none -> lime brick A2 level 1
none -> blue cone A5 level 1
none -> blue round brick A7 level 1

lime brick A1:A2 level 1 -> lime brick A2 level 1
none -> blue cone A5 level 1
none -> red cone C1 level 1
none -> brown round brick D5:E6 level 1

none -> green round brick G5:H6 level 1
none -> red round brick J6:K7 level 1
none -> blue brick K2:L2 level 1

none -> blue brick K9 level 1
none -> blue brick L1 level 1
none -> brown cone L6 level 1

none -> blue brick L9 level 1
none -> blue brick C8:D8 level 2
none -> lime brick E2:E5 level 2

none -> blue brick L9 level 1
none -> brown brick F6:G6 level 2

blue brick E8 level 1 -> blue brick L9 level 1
■ ■ ■ ■ ■
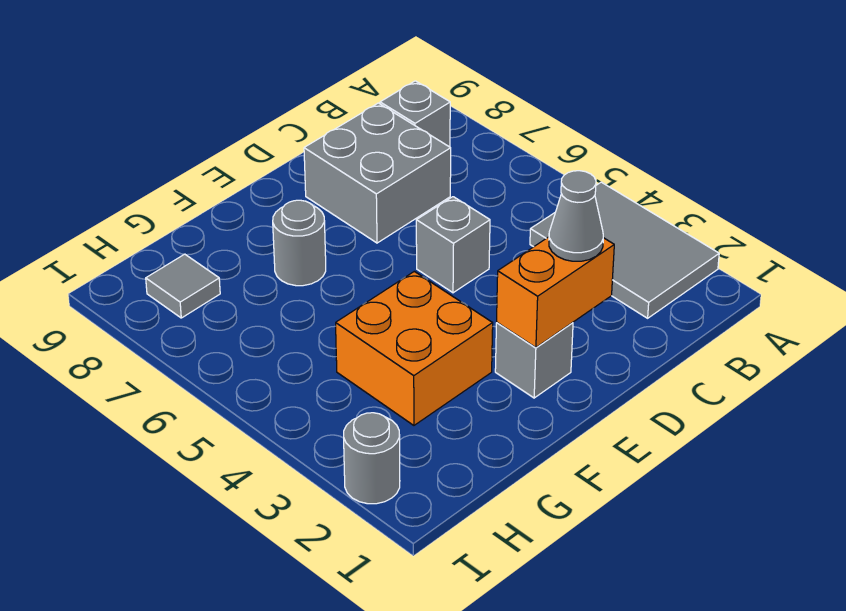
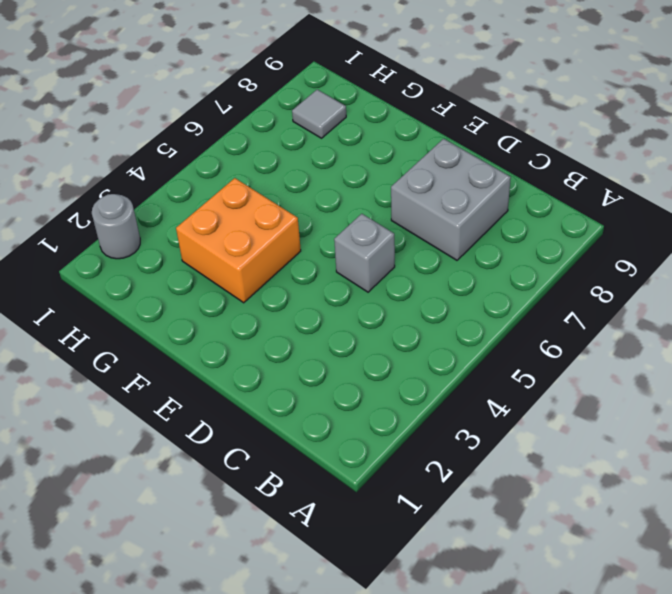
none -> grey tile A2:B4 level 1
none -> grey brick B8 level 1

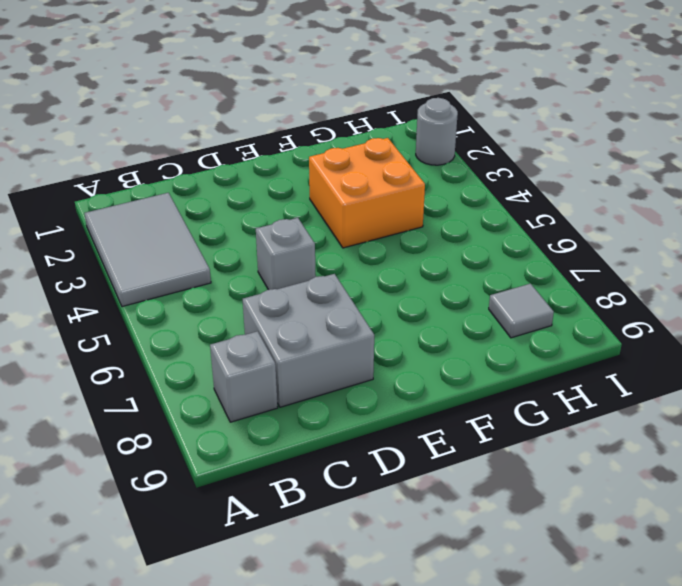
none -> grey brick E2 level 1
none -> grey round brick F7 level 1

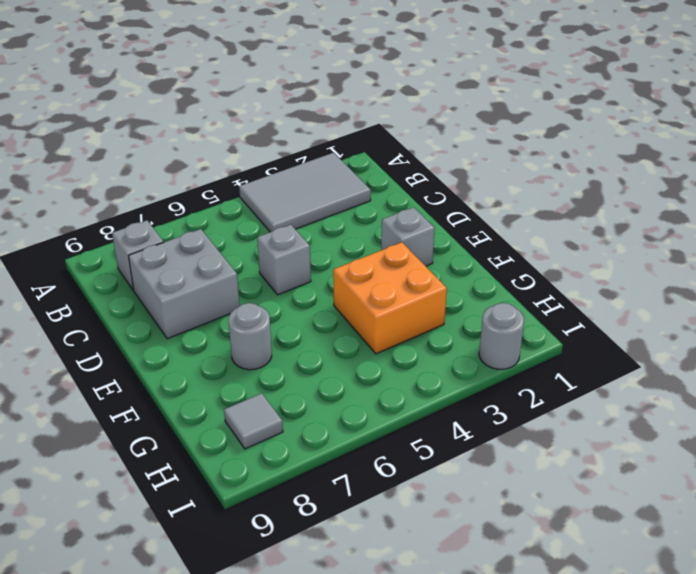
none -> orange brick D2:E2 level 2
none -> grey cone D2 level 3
■ ■ ■ ■ ■
* _Brief_:
The exact lines of the material above starting at the one that contains "none -> lime brick A2 level 1" and ending at the one that contains "none -> brown round brick D5:E6 level 1" are what to retype; leave out everything else.

* _Result of the task_:
none -> lime brick A2 level 1
none -> blue cone A5 level 1
none -> blue round brick A7 level 1

lime brick A1:A2 level 1 -> lime brick A2 level 1
none -> blue cone A5 level 1
none -> red cone C1 level 1
none -> brown round brick D5:E6 level 1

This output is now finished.